Start of Task data
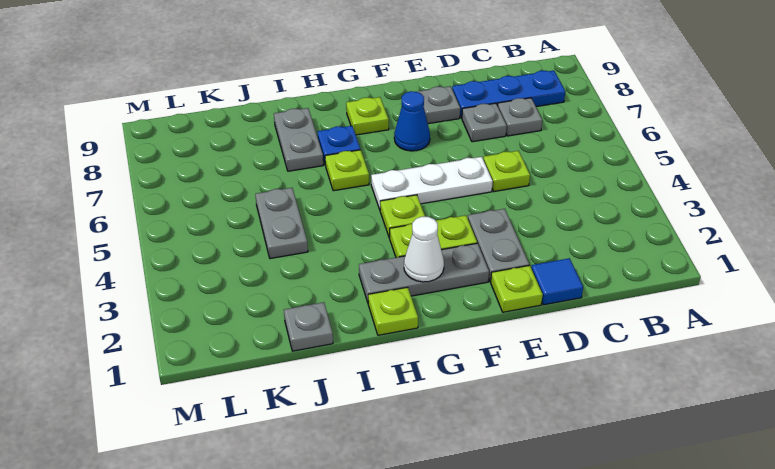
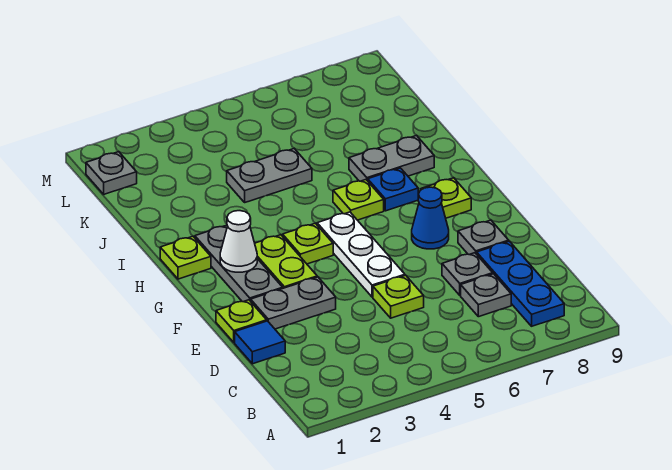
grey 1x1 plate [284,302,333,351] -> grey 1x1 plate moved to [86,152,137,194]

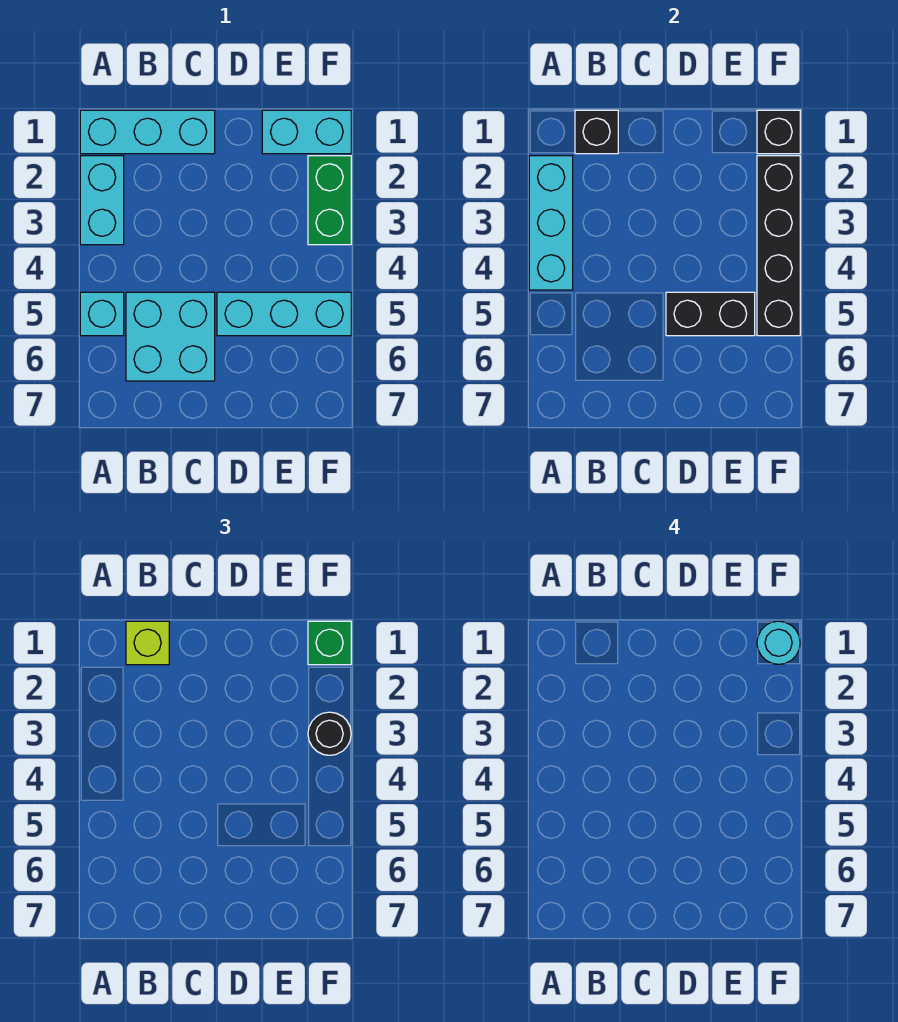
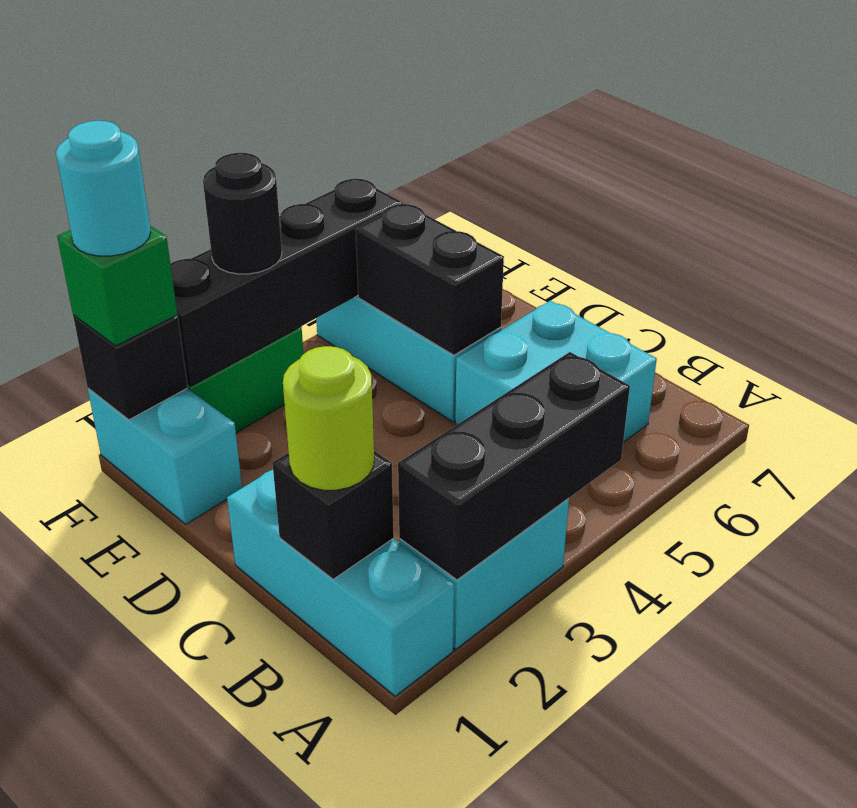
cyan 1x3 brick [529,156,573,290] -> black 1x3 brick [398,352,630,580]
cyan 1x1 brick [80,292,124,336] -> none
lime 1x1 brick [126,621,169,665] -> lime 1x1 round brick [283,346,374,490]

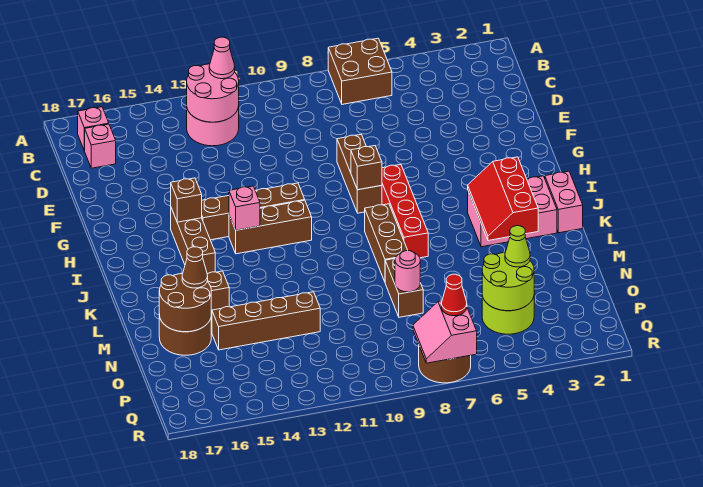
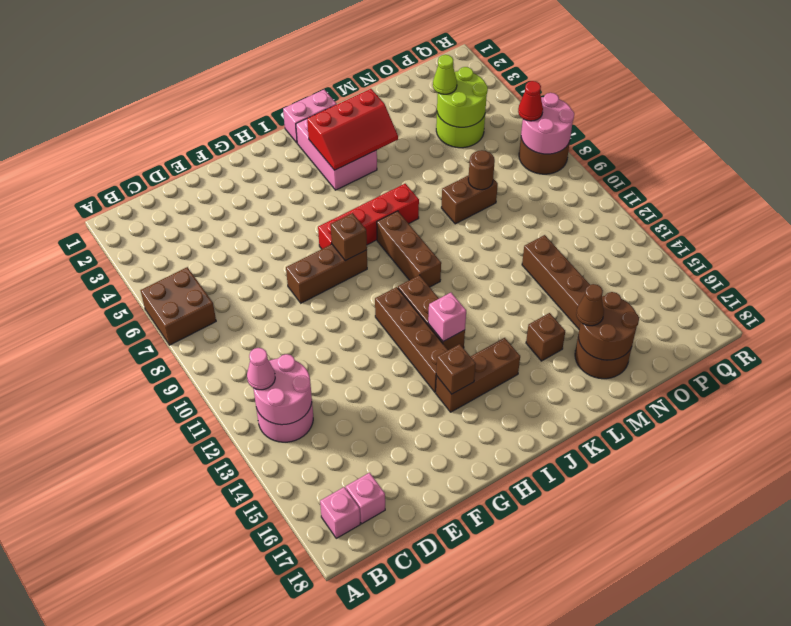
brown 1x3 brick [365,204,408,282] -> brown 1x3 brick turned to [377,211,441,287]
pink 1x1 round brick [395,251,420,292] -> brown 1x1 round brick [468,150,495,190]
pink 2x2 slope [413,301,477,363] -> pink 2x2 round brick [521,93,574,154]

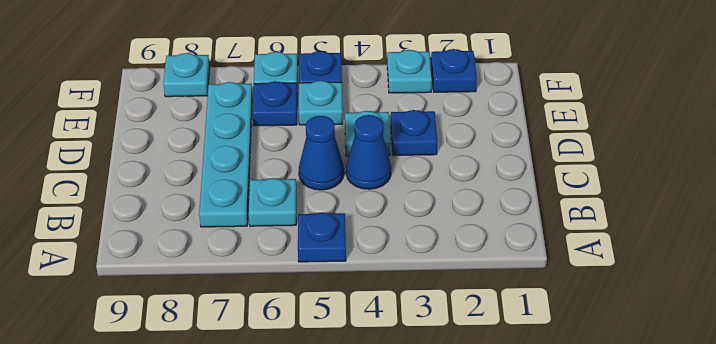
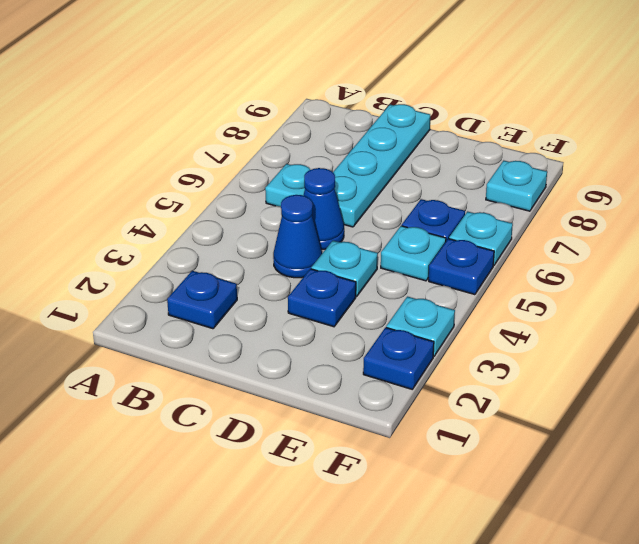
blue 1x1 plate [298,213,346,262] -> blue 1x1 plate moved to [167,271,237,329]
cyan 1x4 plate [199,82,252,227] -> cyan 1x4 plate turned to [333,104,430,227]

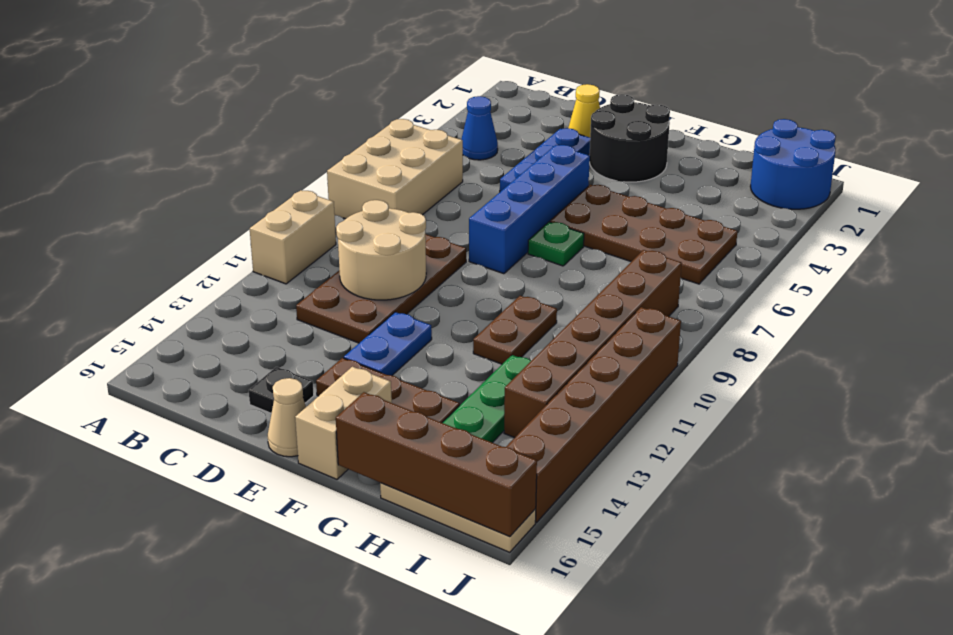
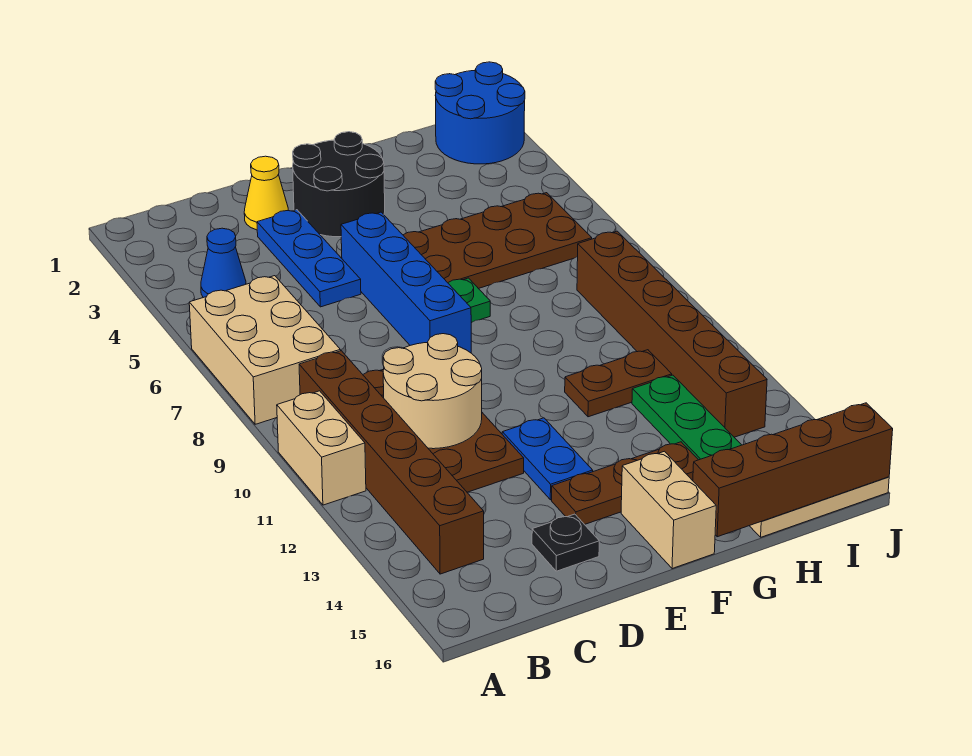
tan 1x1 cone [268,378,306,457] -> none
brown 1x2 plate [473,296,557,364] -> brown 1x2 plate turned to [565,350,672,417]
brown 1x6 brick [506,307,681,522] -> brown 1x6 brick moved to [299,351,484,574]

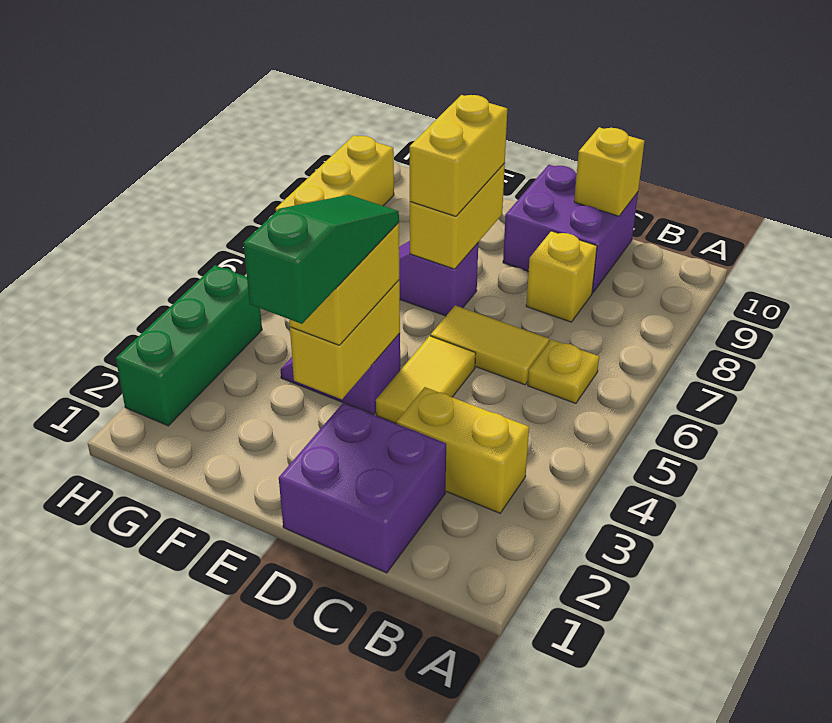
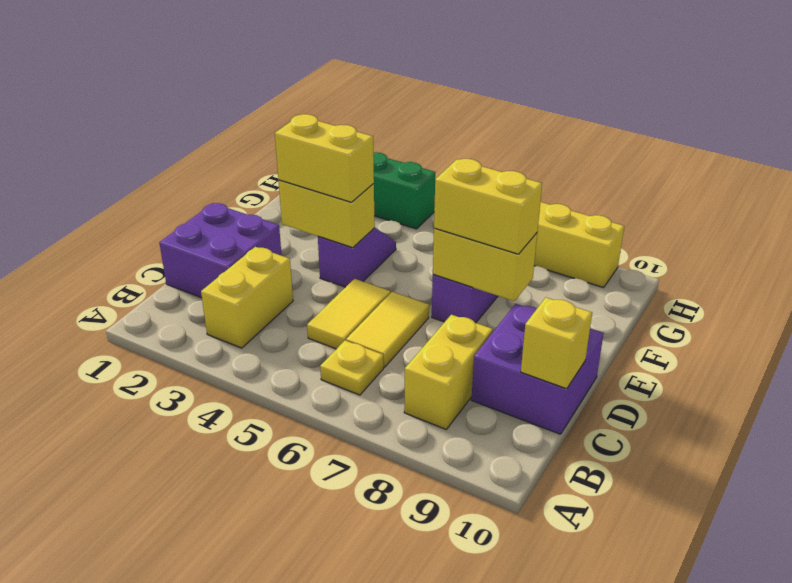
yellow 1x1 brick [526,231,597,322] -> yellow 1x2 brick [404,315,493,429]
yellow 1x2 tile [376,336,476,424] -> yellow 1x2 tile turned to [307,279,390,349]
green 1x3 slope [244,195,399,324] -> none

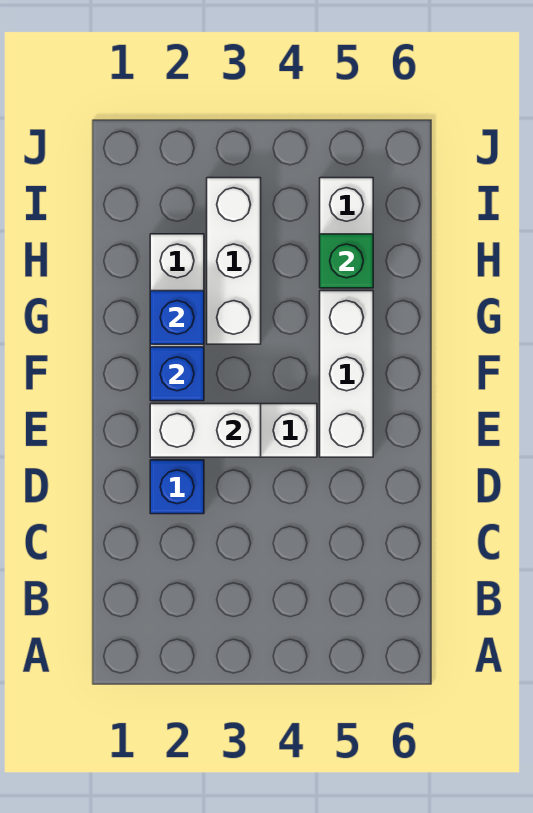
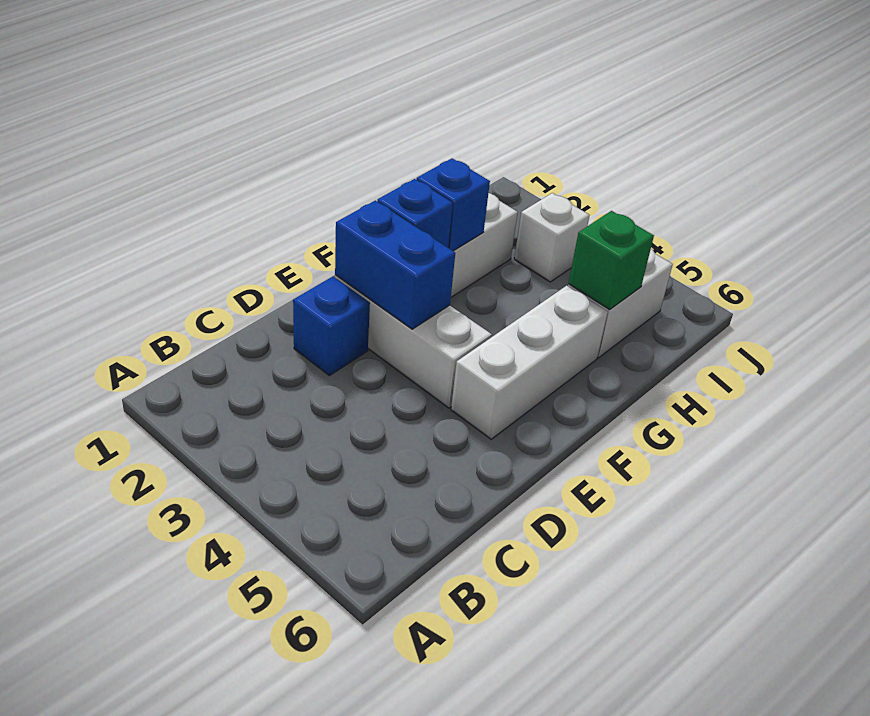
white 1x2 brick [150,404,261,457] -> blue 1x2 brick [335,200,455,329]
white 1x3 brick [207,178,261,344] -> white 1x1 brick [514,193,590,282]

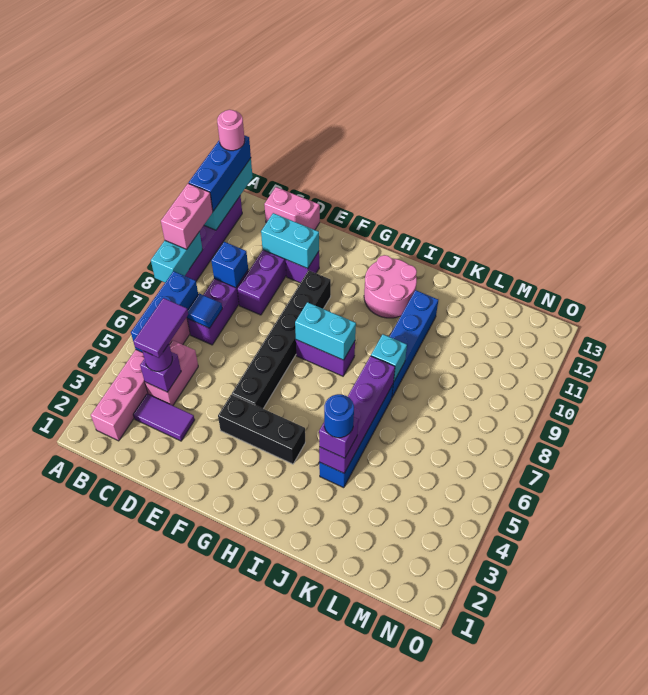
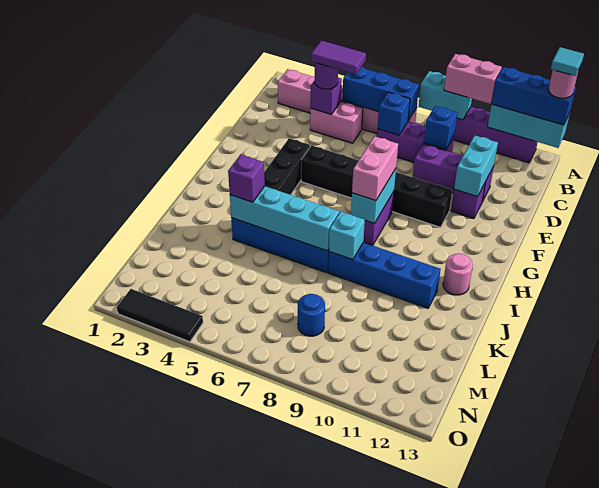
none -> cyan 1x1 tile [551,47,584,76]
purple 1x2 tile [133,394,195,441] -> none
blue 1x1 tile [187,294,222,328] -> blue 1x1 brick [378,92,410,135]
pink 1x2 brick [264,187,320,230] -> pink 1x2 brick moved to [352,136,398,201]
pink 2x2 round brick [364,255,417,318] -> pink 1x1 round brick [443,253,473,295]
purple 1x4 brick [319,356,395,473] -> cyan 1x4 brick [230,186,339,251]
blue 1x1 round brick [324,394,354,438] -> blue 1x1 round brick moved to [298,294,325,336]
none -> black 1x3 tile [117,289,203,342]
End of Task data
• _Written task_: Starting with the line that contains "cyan 1x3 brick" and finishing with the line that contains "blue 1x1 tile", reproduce every line of the material above exactly, but not the pictures.

• _Solution_:
cyan 1x3 brick [529,156,573,290] -> black 1x3 brick [398,352,630,580]
cyan 1x1 brick [80,292,124,336] -> none
lime 1x1 brick [126,621,169,665] -> lime 1x1 round brick [283,346,374,490]

brown 1x3 brick [365,204,408,282] -> brown 1x3 brick turned to [377,211,441,287]
pink 1x1 round brick [395,251,420,292] -> brown 1x1 round brick [468,150,495,190]
pink 2x2 slope [413,301,477,363] -> pink 2x2 round brick [521,93,574,154]

blue 1x1 plate [298,213,346,262] -> blue 1x1 plate moved to [167,271,237,329]
cyan 1x4 plate [199,82,252,227] -> cyan 1x4 plate turned to [333,104,430,227]

tan 1x1 cone [268,378,306,457] -> none
brown 1x2 plate [473,296,557,364] -> brown 1x2 plate turned to [565,350,672,417]
brown 1x6 brick [506,307,681,522] -> brown 1x6 brick moved to [299,351,484,574]

yellow 1x1 brick [526,231,597,322] -> yellow 1x2 brick [404,315,493,429]
yellow 1x2 tile [376,336,476,424] -> yellow 1x2 tile turned to [307,279,390,349]
green 1x3 slope [244,195,399,324] -> none

white 1x2 brick [150,404,261,457] -> blue 1x2 brick [335,200,455,329]
white 1x3 brick [207,178,261,344] -> white 1x1 brick [514,193,590,282]

none -> cyan 1x1 tile [551,47,584,76]
purple 1x2 tile [133,394,195,441] -> none
blue 1x1 tile [187,294,222,328] -> blue 1x1 brick [378,92,410,135]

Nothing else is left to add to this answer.